*EXTRACTED MATERIAL*
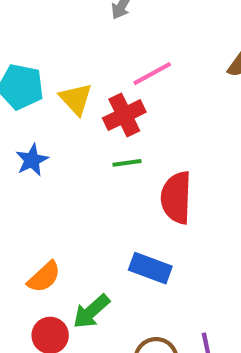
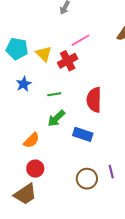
green line: (127, 163) -> (54, 94), moved
green arrow: (91, 311) -> (56, 118), moved

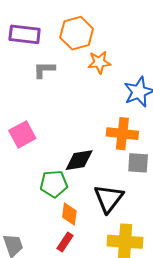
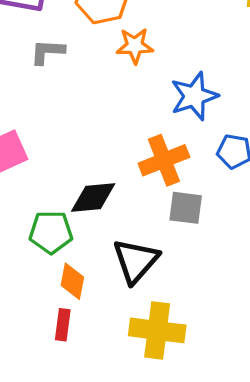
orange cross: (122, 134) -> (164, 160), turned -32
red rectangle: (65, 242) -> (63, 325), turned -30

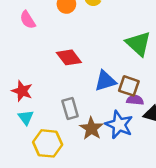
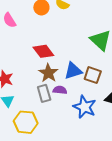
purple semicircle: (135, 100) -> (60, 90), moved
brown star: (91, 128) -> (48, 73), moved

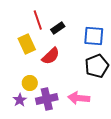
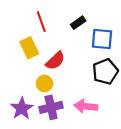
black rectangle: (58, 28) -> (78, 23), moved
yellow circle: (30, 83) -> (45, 83), moved
purple star: (20, 100) -> (22, 108), size x1.5

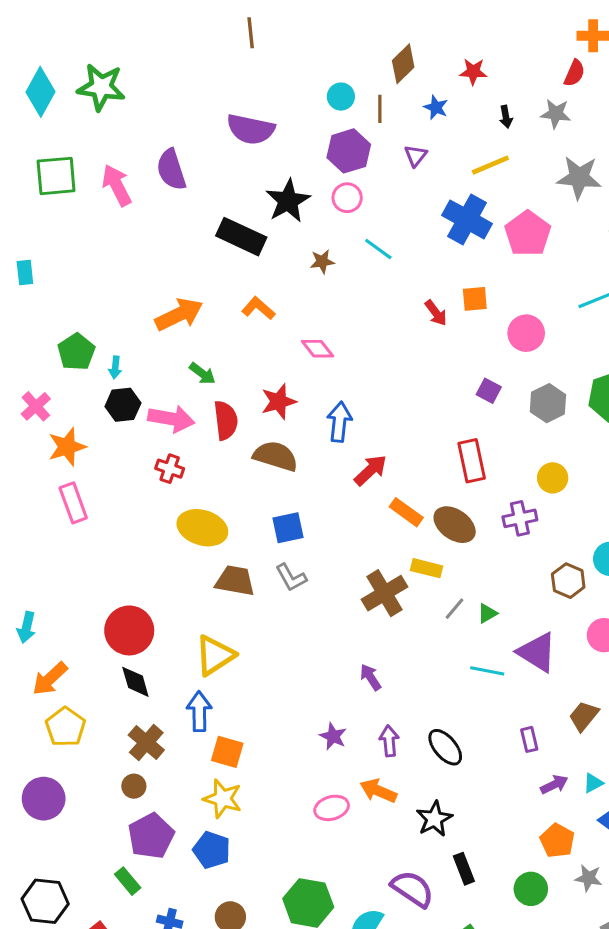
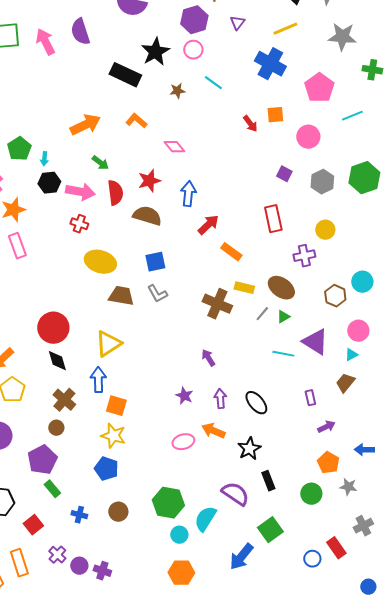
pink pentagon: (528, 234) -> (319, 88), moved
brown ellipse: (455, 525) -> (281, 288), moved
brown cross: (384, 593) -> (217, 304), turned -36
cyan triangle: (593, 783) -> (351, 355), moved
purple pentagon: (151, 836) -> (42, 460), moved

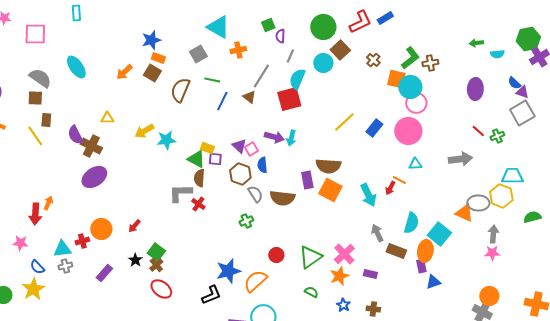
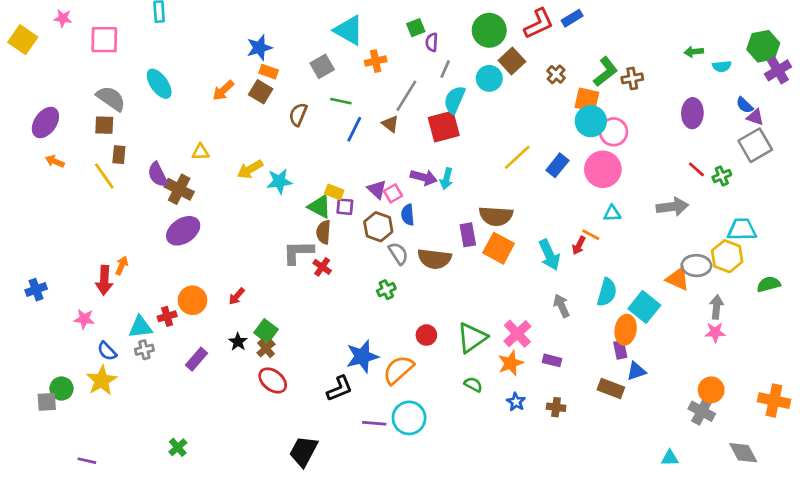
cyan circle: (410, 87) -> (591, 121), moved
brown semicircle: (180, 90) -> (298, 114), size x0.7
brown rectangle: (396, 251) -> (611, 389), moved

*YOUR ASSIGNMENT*
When a line in the records above contains the word "pentagon", copy it.

*EXERCISE SOLUTION*
pink pentagon: (528, 234) -> (319, 88), moved
purple pentagon: (151, 836) -> (42, 460), moved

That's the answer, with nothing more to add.